Exercise aim:
Your job with the data below is to output exactly the lines from the one holding "LUX pin SCL: A2 -> 8" down to the one holding "RTC pin SCL: D7 -> D1", both included, and no others.

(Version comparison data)
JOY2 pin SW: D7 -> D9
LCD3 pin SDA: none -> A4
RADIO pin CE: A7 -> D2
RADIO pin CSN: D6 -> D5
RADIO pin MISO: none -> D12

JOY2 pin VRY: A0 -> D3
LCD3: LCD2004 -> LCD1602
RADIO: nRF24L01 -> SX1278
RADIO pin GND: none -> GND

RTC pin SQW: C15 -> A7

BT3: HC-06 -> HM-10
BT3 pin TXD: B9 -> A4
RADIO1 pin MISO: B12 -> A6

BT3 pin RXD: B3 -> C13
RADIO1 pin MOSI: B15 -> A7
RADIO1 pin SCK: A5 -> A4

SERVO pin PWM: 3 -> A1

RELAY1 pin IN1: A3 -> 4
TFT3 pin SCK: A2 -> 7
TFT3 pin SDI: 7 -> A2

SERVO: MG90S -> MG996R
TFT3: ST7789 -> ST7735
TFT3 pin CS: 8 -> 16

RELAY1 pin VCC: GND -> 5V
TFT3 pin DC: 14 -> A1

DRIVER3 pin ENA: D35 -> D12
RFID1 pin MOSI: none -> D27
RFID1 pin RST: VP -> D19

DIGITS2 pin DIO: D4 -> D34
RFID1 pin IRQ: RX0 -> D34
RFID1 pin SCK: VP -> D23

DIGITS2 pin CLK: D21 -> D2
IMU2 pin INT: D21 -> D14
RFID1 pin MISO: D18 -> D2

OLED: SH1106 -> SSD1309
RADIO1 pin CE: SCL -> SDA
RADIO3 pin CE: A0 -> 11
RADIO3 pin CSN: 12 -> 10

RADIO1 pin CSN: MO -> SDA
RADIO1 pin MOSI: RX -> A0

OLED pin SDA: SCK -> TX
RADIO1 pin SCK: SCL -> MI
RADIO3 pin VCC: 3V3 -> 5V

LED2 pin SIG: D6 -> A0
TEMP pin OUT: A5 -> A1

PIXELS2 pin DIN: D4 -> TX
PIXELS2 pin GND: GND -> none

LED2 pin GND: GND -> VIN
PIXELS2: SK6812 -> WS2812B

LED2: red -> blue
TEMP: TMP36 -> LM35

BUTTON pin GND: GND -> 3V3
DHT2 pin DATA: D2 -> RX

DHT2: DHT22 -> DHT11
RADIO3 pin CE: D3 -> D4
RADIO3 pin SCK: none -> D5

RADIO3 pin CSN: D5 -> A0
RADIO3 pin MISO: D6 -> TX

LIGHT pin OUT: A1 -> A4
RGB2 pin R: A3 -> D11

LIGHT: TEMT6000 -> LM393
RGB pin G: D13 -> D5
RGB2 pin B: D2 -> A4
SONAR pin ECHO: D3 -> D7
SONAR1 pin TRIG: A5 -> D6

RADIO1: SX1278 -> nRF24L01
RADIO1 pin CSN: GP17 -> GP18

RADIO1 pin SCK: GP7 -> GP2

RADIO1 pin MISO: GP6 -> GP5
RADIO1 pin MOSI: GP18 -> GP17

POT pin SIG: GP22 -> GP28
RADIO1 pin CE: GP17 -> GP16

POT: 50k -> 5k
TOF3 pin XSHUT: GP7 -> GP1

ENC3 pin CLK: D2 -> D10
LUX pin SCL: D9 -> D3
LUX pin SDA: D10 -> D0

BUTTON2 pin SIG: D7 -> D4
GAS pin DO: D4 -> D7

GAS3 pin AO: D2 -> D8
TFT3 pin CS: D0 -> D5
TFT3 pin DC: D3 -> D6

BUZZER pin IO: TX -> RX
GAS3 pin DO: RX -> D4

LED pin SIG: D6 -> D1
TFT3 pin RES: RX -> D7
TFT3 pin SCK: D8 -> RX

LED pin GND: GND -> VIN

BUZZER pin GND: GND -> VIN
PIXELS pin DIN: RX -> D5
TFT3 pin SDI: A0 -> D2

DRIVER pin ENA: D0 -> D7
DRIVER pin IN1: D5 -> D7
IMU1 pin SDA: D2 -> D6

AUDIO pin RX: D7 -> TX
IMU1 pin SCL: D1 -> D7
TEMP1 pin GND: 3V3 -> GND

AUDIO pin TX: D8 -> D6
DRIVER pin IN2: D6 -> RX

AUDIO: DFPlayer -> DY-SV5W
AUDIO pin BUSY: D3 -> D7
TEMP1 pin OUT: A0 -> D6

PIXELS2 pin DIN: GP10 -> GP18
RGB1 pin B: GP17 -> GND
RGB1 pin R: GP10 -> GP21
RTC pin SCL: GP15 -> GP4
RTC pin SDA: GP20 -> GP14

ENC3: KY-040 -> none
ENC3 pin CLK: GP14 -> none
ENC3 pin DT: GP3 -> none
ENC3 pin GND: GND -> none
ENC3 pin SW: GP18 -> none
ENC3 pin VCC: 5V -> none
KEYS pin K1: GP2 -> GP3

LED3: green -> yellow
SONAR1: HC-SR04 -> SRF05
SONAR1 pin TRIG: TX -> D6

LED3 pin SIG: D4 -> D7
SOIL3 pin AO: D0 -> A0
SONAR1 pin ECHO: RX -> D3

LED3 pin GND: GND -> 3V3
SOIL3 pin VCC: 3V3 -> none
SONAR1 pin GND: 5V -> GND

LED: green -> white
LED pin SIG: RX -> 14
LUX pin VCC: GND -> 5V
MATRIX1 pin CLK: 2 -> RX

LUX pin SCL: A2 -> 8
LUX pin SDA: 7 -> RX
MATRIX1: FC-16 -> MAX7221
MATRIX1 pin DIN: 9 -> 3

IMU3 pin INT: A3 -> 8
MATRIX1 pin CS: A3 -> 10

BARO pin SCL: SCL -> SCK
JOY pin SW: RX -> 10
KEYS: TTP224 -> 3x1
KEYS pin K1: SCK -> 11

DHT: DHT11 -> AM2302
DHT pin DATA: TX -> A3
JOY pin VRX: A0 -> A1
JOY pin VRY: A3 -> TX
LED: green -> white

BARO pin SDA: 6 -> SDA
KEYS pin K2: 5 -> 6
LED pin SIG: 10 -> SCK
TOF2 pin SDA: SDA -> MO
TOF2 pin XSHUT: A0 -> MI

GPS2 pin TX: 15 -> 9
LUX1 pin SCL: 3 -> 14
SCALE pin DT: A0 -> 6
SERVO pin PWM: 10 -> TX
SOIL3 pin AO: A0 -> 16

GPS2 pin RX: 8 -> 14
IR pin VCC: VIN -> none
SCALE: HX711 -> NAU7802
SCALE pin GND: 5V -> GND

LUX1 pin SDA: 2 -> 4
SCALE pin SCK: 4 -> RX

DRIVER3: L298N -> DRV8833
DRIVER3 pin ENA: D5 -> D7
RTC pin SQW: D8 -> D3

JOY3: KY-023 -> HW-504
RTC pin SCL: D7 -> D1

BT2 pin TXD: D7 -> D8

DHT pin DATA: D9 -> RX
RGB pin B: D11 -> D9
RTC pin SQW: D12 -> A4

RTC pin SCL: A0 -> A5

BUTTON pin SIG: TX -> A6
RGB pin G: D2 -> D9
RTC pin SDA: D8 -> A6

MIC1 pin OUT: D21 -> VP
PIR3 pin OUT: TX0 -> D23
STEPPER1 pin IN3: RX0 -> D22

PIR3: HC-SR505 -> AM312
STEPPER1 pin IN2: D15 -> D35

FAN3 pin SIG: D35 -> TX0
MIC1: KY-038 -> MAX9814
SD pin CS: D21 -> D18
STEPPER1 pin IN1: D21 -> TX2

Solution to this task:
LUX pin SCL: A2 -> 8
LUX pin SDA: 7 -> RX
MATRIX1: FC-16 -> MAX7221
MATRIX1 pin DIN: 9 -> 3

IMU3 pin INT: A3 -> 8
MATRIX1 pin CS: A3 -> 10

BARO pin SCL: SCL -> SCK
JOY pin SW: RX -> 10
KEYS: TTP224 -> 3x1
KEYS pin K1: SCK -> 11

DHT: DHT11 -> AM2302
DHT pin DATA: TX -> A3
JOY pin VRX: A0 -> A1
JOY pin VRY: A3 -> TX
LED: green -> white

BARO pin SDA: 6 -> SDA
KEYS pin K2: 5 -> 6
LED pin SIG: 10 -> SCK
TOF2 pin SDA: SDA -> MO
TOF2 pin XSHUT: A0 -> MI

GPS2 pin TX: 15 -> 9
LUX1 pin SCL: 3 -> 14
SCALE pin DT: A0 -> 6
SERVO pin PWM: 10 -> TX
SOIL3 pin AO: A0 -> 16

GPS2 pin RX: 8 -> 14
IR pin VCC: VIN -> none
SCALE: HX711 -> NAU7802
SCALE pin GND: 5V -> GND

LUX1 pin SDA: 2 -> 4
SCALE pin SCK: 4 -> RX

DRIVER3: L298N -> DRV8833
DRIVER3 pin ENA: D5 -> D7
RTC pin SQW: D8 -> D3

JOY3: KY-023 -> HW-504
RTC pin SCL: D7 -> D1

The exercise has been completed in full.